WHAT NEEDS TO BE DONE:
From the data below, please reproduce exactly everything from the line that contains "RGB1 pin B: D5 -> D0" down to the line that contains "BARO pin SCL: A15 -> B6", with both ends included.

SOURCE INFORMATION:
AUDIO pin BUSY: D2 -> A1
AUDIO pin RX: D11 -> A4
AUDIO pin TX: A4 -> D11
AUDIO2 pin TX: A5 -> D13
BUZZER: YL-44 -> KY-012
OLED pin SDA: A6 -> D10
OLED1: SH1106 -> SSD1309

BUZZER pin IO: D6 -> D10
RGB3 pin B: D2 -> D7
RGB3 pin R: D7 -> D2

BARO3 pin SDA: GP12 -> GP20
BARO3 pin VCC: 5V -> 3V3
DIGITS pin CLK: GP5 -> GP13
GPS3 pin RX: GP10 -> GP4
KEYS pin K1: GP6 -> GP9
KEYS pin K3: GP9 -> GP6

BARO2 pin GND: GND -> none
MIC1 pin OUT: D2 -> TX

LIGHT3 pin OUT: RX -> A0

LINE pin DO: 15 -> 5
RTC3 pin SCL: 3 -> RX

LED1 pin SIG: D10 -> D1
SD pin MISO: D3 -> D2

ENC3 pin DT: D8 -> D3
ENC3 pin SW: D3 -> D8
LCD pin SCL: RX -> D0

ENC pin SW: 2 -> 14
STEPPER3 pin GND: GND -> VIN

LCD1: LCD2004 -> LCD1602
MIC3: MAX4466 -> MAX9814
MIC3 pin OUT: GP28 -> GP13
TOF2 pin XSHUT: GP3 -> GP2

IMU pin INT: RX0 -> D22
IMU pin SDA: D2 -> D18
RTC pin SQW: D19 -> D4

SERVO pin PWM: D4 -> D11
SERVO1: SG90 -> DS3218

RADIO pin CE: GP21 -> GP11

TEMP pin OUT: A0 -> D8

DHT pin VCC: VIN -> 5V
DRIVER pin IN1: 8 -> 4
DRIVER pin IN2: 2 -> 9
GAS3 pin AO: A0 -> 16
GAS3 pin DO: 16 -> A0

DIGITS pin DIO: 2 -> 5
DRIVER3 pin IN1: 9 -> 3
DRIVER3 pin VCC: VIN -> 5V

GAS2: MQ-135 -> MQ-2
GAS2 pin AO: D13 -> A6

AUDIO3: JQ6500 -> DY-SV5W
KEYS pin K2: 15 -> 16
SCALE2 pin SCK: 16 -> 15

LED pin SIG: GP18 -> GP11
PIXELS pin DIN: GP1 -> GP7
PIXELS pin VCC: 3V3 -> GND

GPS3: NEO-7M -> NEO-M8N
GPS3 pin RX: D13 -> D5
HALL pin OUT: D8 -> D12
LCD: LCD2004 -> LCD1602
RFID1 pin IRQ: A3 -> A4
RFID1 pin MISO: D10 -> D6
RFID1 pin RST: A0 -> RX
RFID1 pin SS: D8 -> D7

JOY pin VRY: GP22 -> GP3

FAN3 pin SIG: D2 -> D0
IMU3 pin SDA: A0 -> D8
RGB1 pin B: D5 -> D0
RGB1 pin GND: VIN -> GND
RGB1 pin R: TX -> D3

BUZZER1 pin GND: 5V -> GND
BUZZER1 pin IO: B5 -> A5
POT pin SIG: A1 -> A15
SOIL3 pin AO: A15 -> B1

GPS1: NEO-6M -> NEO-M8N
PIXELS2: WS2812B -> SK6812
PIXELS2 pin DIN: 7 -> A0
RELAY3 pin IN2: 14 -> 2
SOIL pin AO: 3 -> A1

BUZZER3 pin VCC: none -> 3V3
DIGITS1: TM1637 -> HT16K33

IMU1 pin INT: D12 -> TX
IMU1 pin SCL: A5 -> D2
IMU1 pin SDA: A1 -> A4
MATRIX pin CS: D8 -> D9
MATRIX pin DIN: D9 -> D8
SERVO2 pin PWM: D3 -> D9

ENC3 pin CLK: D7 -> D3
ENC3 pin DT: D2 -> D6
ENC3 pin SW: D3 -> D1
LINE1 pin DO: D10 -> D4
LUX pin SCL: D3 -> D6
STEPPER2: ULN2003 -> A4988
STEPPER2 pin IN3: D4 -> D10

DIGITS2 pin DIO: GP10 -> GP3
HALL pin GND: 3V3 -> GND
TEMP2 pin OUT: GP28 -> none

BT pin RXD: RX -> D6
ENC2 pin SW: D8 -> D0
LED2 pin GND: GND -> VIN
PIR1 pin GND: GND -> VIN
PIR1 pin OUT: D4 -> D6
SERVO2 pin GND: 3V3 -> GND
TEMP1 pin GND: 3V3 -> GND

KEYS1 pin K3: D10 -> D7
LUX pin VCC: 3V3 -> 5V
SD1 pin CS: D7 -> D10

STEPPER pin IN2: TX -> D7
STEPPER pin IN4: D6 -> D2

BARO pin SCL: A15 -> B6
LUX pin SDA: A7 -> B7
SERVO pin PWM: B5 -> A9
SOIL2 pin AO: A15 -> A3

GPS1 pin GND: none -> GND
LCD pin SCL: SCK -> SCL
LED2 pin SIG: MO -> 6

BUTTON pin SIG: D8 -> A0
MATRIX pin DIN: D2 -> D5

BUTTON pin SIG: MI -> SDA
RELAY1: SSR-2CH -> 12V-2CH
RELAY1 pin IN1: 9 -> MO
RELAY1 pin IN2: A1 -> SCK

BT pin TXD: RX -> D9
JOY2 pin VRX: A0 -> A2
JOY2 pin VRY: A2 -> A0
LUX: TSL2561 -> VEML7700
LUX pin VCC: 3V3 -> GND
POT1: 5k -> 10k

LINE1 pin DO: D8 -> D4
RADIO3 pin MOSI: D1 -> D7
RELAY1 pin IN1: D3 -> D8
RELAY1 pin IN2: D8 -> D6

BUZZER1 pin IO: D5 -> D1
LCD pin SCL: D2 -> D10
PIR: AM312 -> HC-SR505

ANSWER AREA:
RGB1 pin B: D5 -> D0
RGB1 pin GND: VIN -> GND
RGB1 pin R: TX -> D3

BUZZER1 pin GND: 5V -> GND
BUZZER1 pin IO: B5 -> A5
POT pin SIG: A1 -> A15
SOIL3 pin AO: A15 -> B1

GPS1: NEO-6M -> NEO-M8N
PIXELS2: WS2812B -> SK6812
PIXELS2 pin DIN: 7 -> A0
RELAY3 pin IN2: 14 -> 2
SOIL pin AO: 3 -> A1

BUZZER3 pin VCC: none -> 3V3
DIGITS1: TM1637 -> HT16K33

IMU1 pin INT: D12 -> TX
IMU1 pin SCL: A5 -> D2
IMU1 pin SDA: A1 -> A4
MATRIX pin CS: D8 -> D9
MATRIX pin DIN: D9 -> D8
SERVO2 pin PWM: D3 -> D9

ENC3 pin CLK: D7 -> D3
ENC3 pin DT: D2 -> D6
ENC3 pin SW: D3 -> D1
LINE1 pin DO: D10 -> D4
LUX pin SCL: D3 -> D6
STEPPER2: ULN2003 -> A4988
STEPPER2 pin IN3: D4 -> D10

DIGITS2 pin DIO: GP10 -> GP3
HALL pin GND: 3V3 -> GND
TEMP2 pin OUT: GP28 -> none

BT pin RXD: RX -> D6
ENC2 pin SW: D8 -> D0
LED2 pin GND: GND -> VIN
PIR1 pin GND: GND -> VIN
PIR1 pin OUT: D4 -> D6
SERVO2 pin GND: 3V3 -> GND
TEMP1 pin GND: 3V3 -> GND

KEYS1 pin K3: D10 -> D7
LUX pin VCC: 3V3 -> 5V
SD1 pin CS: D7 -> D10

STEPPER pin IN2: TX -> D7
STEPPER pin IN4: D6 -> D2

BARO pin SCL: A15 -> B6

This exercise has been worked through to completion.